PROVIDED MATERIAL.
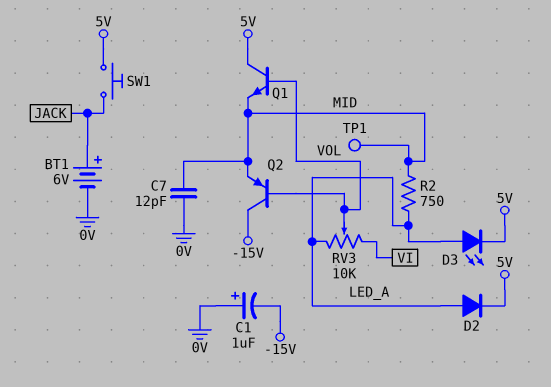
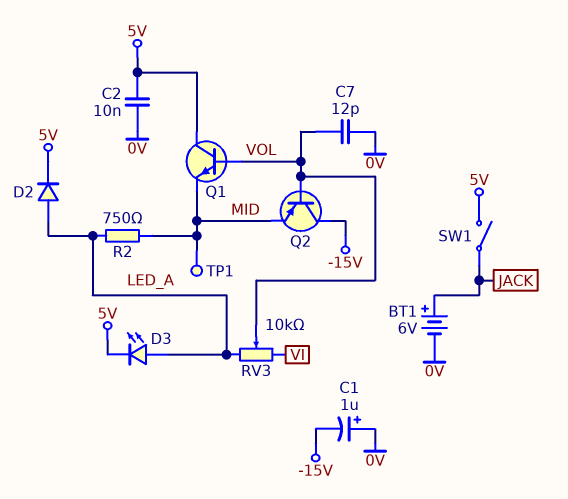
C2: none -> 10nF (0V, 5V)
C7: 12pF (0V, MID) -> 12pF (0V, VOL)
SW1: button (5V, JACK) -> switch (5V, JACK)

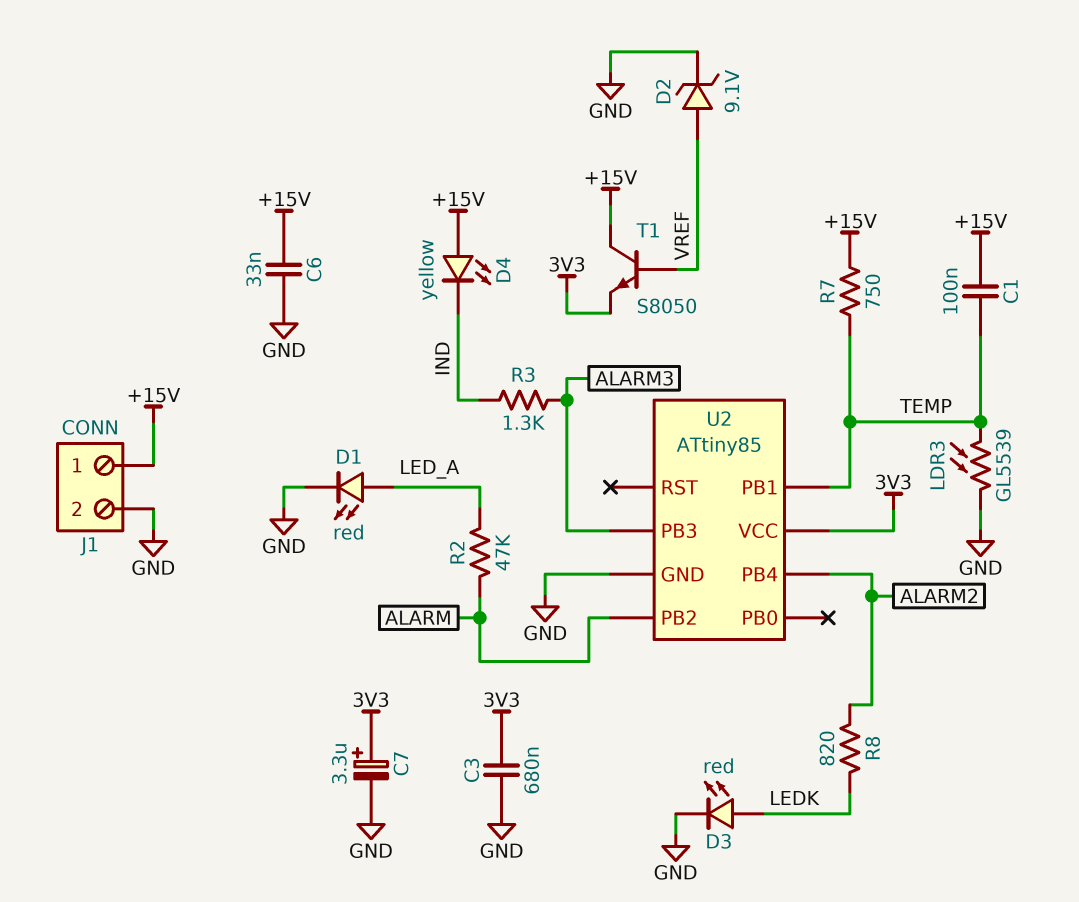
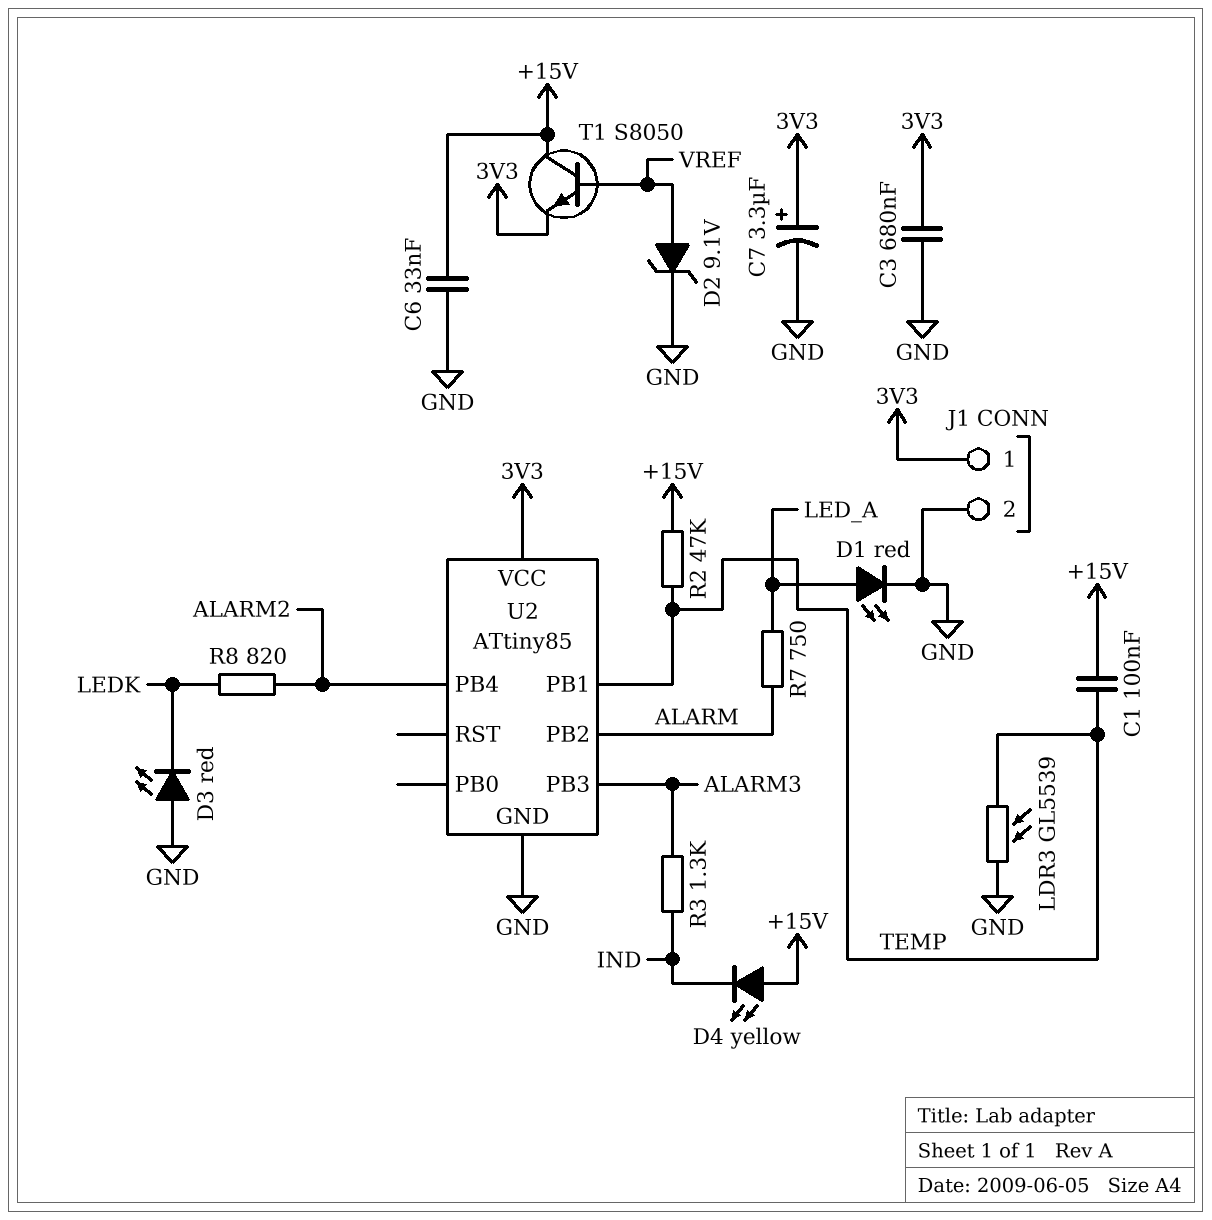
D3: LED red (A LEDK, K GND) -> LED red (A GND, K LEDK)
J1 pin 1: +15V -> 3V3
R2: 47k (ALARM, LED_A) -> 47k (+15V, TEMP)
R7: 750 (+15V, TEMP) -> 750 (ALARM, LED_A)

EXERCISE OBJECTIVE.
What is needed is an exact reprint of every entry, pictures excluded.

OUTPUT OF THE EXERCISE.
C2: none -> 10nF (0V, 5V)
C7: 12pF (0V, MID) -> 12pF (0V, VOL)
SW1: button (5V, JACK) -> switch (5V, JACK)

D3: LED red (A LEDK, K GND) -> LED red (A GND, K LEDK)
J1 pin 1: +15V -> 3V3
R2: 47k (ALARM, LED_A) -> 47k (+15V, TEMP)
R7: 750 (+15V, TEMP) -> 750 (ALARM, LED_A)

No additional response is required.